▼
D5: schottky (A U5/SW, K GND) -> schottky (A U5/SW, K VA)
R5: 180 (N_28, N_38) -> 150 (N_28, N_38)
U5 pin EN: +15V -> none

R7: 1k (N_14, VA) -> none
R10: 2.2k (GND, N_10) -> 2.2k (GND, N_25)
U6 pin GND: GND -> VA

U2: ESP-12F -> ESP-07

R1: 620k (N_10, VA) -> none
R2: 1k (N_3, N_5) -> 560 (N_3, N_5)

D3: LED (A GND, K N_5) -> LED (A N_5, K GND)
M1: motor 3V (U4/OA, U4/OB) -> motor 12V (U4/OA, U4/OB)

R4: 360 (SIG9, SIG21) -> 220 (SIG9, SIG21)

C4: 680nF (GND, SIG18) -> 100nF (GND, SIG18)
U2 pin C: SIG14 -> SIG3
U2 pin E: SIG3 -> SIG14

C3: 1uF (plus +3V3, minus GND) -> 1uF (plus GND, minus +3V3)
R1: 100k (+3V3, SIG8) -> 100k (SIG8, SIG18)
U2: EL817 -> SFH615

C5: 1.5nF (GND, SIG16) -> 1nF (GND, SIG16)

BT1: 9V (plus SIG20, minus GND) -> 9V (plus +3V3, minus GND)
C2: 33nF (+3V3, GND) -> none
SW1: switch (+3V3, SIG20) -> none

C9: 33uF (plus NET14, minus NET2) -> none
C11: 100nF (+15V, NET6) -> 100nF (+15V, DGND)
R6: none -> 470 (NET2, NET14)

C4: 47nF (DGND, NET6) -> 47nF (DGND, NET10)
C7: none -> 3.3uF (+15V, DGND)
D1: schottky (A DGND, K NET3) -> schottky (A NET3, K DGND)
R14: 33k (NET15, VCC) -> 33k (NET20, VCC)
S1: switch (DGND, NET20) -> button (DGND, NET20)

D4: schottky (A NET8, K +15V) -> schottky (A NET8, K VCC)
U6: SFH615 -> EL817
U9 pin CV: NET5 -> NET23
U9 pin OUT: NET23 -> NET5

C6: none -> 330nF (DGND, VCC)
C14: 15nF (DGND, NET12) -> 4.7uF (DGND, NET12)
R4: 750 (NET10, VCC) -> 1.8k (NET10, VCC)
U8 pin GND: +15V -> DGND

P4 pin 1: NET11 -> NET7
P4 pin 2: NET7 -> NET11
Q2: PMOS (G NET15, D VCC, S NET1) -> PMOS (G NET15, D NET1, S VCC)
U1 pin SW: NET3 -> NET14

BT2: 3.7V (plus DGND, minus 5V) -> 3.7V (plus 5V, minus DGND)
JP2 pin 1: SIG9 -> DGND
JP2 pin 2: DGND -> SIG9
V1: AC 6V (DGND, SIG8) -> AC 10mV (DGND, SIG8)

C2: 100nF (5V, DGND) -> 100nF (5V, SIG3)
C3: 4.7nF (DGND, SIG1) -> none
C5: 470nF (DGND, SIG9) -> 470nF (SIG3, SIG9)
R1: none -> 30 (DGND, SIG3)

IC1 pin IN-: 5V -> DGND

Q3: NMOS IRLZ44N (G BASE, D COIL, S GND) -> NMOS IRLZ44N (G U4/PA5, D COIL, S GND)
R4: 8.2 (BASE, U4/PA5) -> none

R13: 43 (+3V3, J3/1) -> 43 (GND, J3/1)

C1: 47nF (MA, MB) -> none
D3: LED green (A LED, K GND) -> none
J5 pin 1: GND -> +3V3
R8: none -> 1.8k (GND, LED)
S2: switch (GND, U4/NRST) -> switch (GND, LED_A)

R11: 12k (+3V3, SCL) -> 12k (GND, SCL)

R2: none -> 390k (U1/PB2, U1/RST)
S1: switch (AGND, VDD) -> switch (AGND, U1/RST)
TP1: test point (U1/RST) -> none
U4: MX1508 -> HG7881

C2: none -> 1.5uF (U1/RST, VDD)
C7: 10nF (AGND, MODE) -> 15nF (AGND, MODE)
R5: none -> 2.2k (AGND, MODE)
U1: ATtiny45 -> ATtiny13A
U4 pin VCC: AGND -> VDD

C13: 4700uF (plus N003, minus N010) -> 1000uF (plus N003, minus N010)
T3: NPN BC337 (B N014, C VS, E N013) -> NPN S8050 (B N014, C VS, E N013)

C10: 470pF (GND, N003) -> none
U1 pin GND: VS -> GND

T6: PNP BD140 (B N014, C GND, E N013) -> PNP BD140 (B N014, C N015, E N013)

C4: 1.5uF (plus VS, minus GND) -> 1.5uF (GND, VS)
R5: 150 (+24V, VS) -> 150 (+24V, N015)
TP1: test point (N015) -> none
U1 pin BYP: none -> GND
▲
== About this exercise ==
Copy out all lines from the material above that contain the string "switch".

== Solution to this task ==
SW1: switch (+3V3, SIG20) -> none
S1: switch (DGND, NET20) -> button (DGND, NET20)
S2: switch (GND, U4/NRST) -> switch (GND, LED_A)
S1: switch (AGND, VDD) -> switch (AGND, U1/RST)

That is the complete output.